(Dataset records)
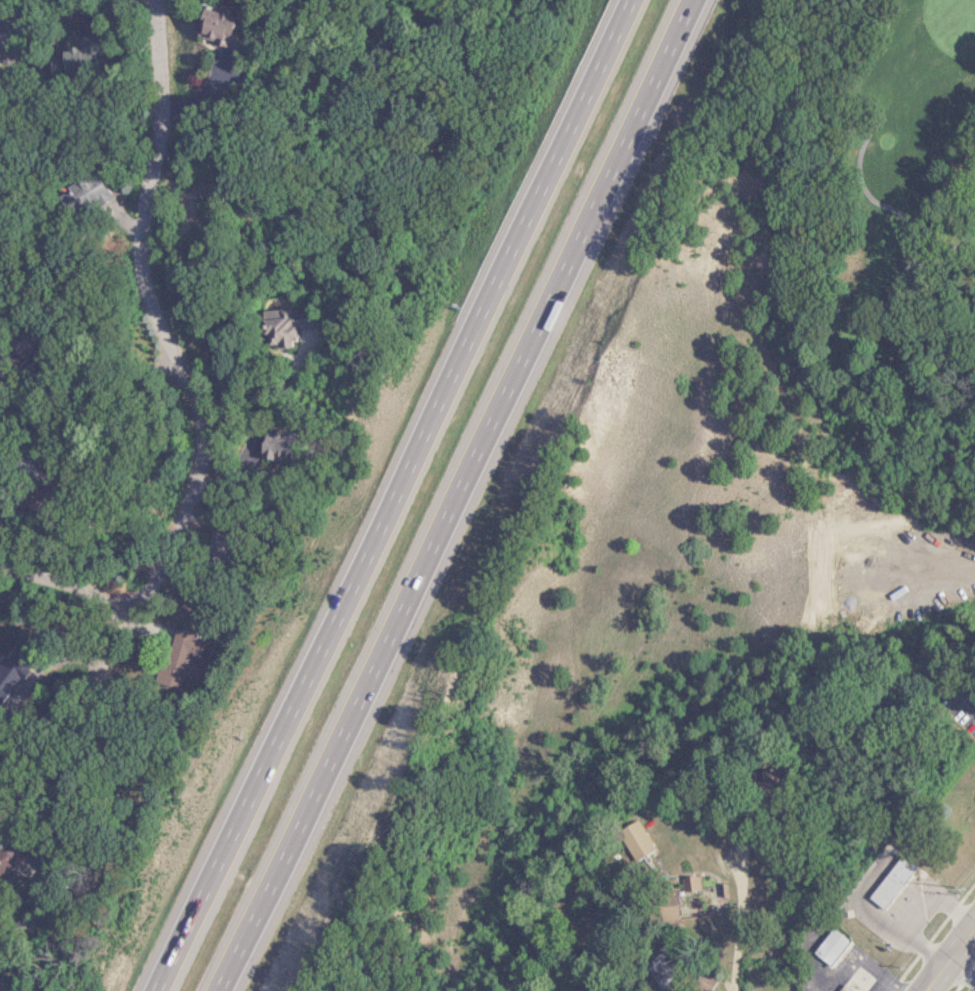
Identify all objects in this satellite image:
building: (216, 26)
park: (883, 205)
road: (904, 221)
building: (282, 331)
road: (187, 409)
building: (264, 445)
road: (14, 458)
road: (453, 495)
road: (391, 496)
building: (209, 541)
road: (59, 602)
building: (179, 650)
building: (631, 840)
building: (889, 881)
building: (686, 883)
road: (733, 911)
building: (664, 912)
building: (826, 946)
road: (948, 956)
road: (858, 965)
road: (960, 969)
building: (841, 988)

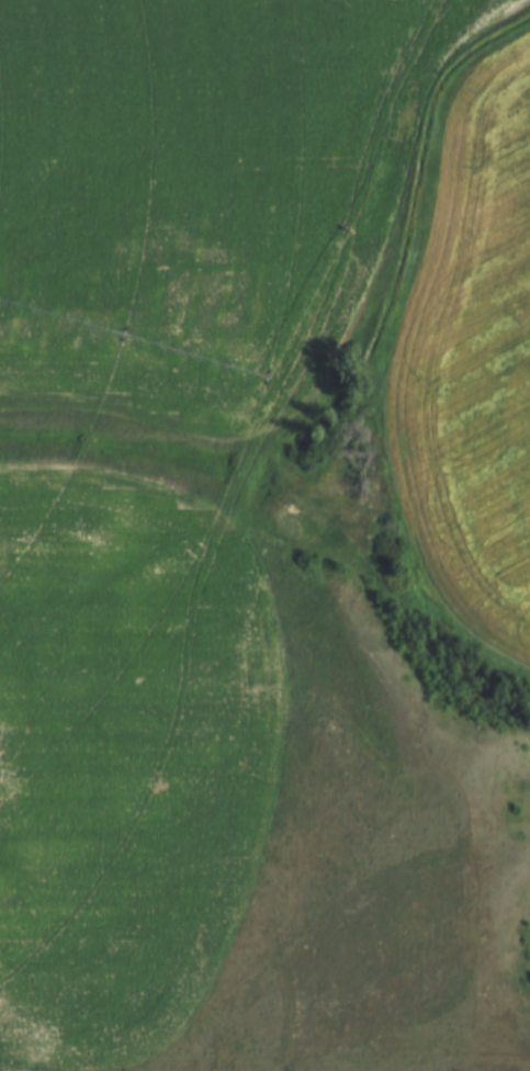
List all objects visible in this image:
road: (293, 208)

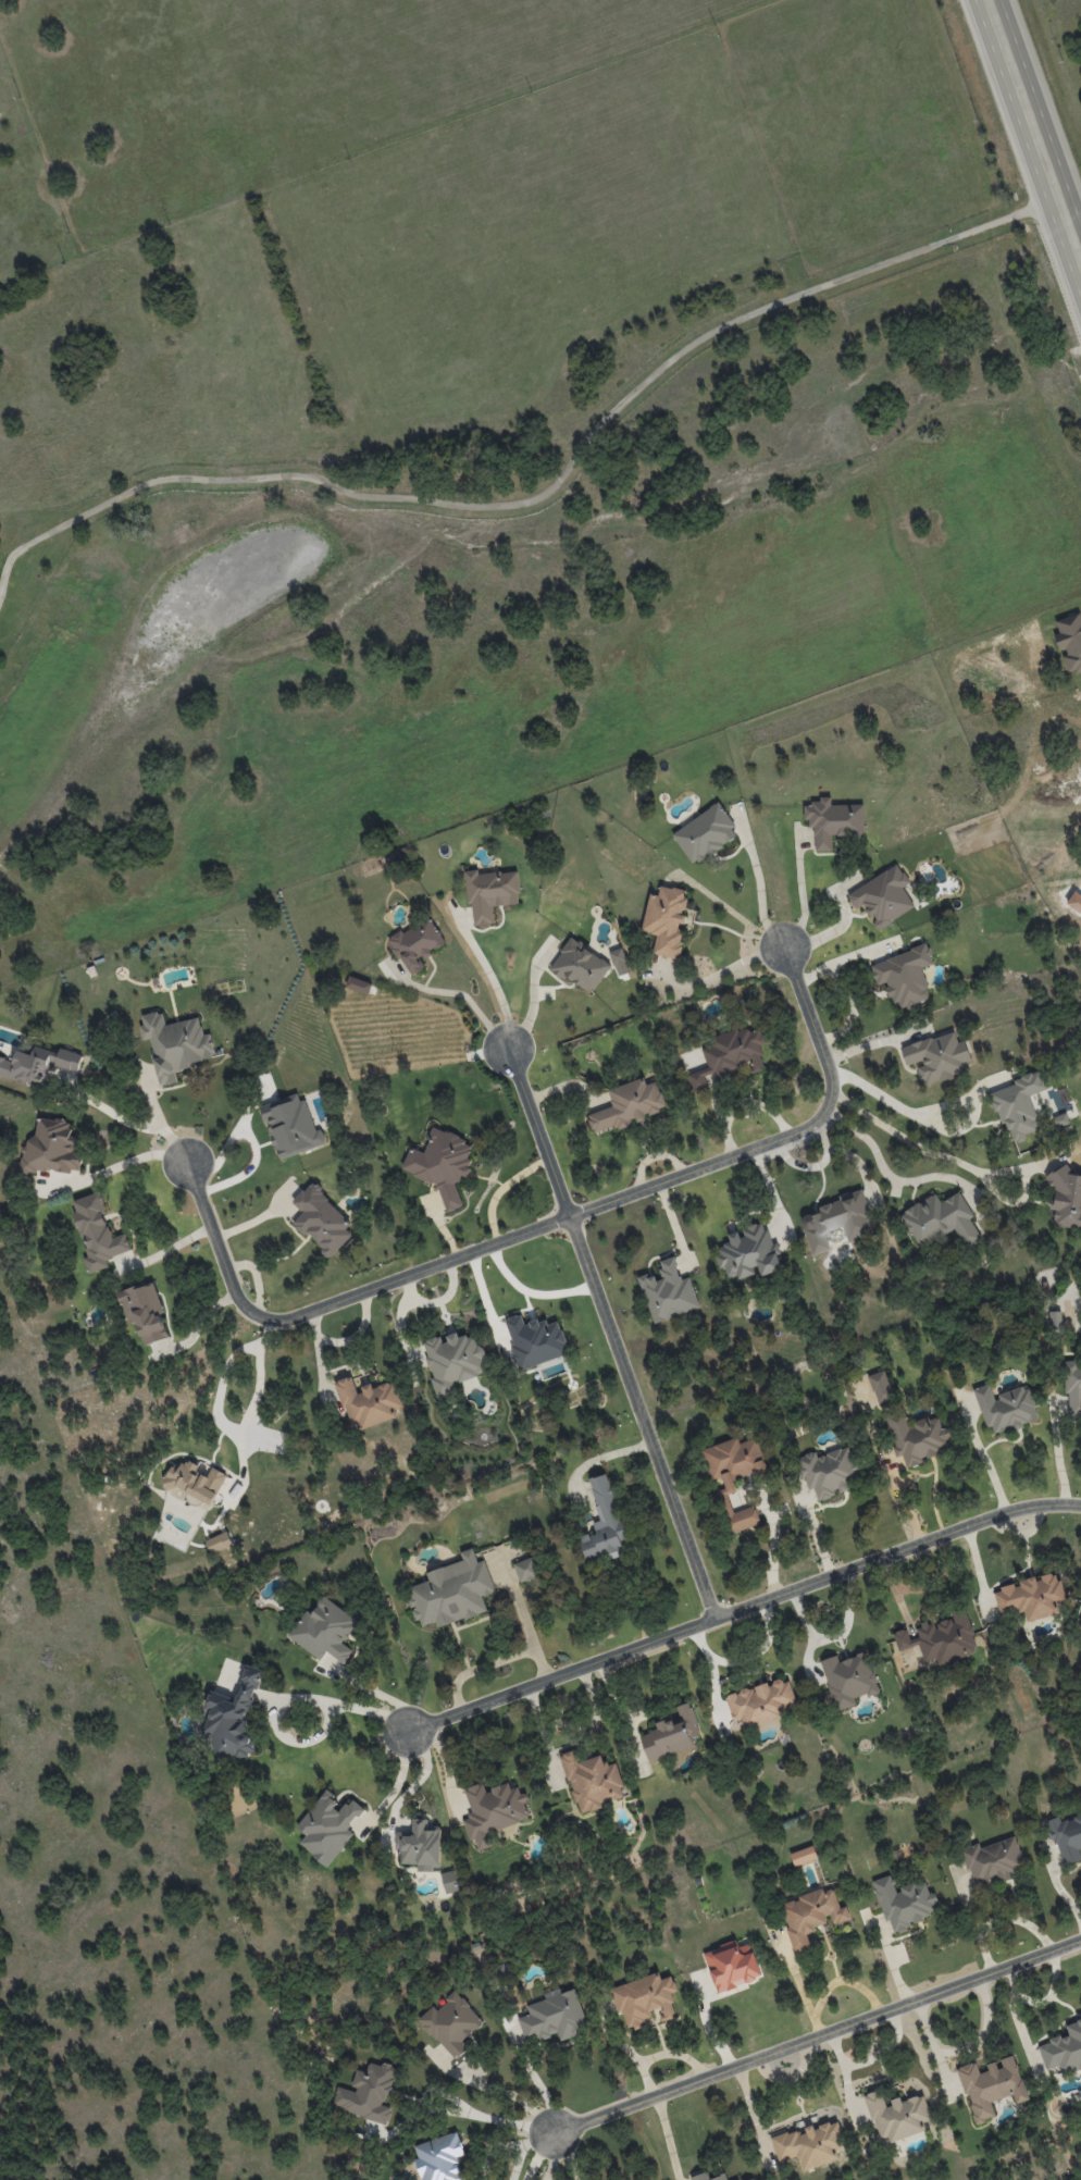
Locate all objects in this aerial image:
road: (1032, 131)
road: (549, 488)
building: (833, 821)
building: (705, 833)
building: (490, 893)
building: (883, 896)
road: (761, 898)
road: (803, 903)
building: (666, 919)
building: (417, 944)
building: (619, 961)
road: (731, 965)
building: (580, 966)
building: (904, 976)
building: (359, 985)
road: (496, 987)
road: (472, 1003)
road: (531, 1007)
building: (175, 1044)
building: (729, 1055)
building: (937, 1057)
building: (37, 1064)
road: (883, 1090)
building: (628, 1105)
building: (1018, 1106)
road: (162, 1112)
building: (1061, 1120)
road: (135, 1121)
building: (290, 1125)
road: (910, 1133)
road: (822, 1134)
building: (51, 1145)
road: (825, 1157)
road: (126, 1162)
building: (441, 1164)
road: (884, 1170)
building: (1065, 1198)
building: (322, 1220)
building: (838, 1220)
building: (940, 1220)
road: (544, 1223)
building: (97, 1232)
road: (168, 1248)
building: (749, 1253)
road: (530, 1291)
building: (668, 1292)
building: (144, 1312)
building: (1055, 1320)
road: (612, 1332)
building: (535, 1341)
building: (453, 1361)
building: (881, 1386)
building: (1073, 1388)
road: (260, 1391)
road: (223, 1396)
building: (367, 1403)
building: (1006, 1408)
building: (917, 1437)
building: (733, 1461)
road: (1059, 1462)
road: (988, 1467)
building: (828, 1472)
building: (195, 1481)
road: (899, 1497)
building: (743, 1518)
building: (604, 1522)
building: (219, 1543)
building: (526, 1569)
building: (452, 1592)
building: (1031, 1596)
road: (744, 1606)
building: (324, 1630)
building: (942, 1637)
building: (848, 1680)
road: (380, 1688)
road: (346, 1702)
building: (761, 1702)
building: (233, 1718)
building: (671, 1734)
road: (304, 1735)
road: (445, 1760)
road: (420, 1777)
road: (397, 1781)
building: (592, 1781)
building: (493, 1811)
building: (330, 1822)
building: (1067, 1838)
building: (420, 1845)
building: (803, 1855)
building: (993, 1862)
building: (450, 1881)
building: (904, 1901)
building: (812, 1914)
building: (732, 1965)
road: (1050, 1992)
building: (644, 1999)
building: (553, 2017)
road: (1015, 2017)
building: (451, 2023)
road: (816, 2034)
road: (633, 2048)
building: (1063, 2049)
road: (682, 2050)
road: (536, 2078)
building: (991, 2085)
building: (367, 2093)
road: (513, 2094)
road: (494, 2113)
building: (897, 2116)
building: (809, 2145)
road: (567, 2153)
road: (539, 2155)
building: (440, 2158)
building: (707, 2177)
building: (750, 2179)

[Request]
What the answer needs is every line from the data above with "this" in it.

[Solved problem]
Identify all objects in this satellite image:
List all objects visible in this image:
Locate all objects in this aerial image:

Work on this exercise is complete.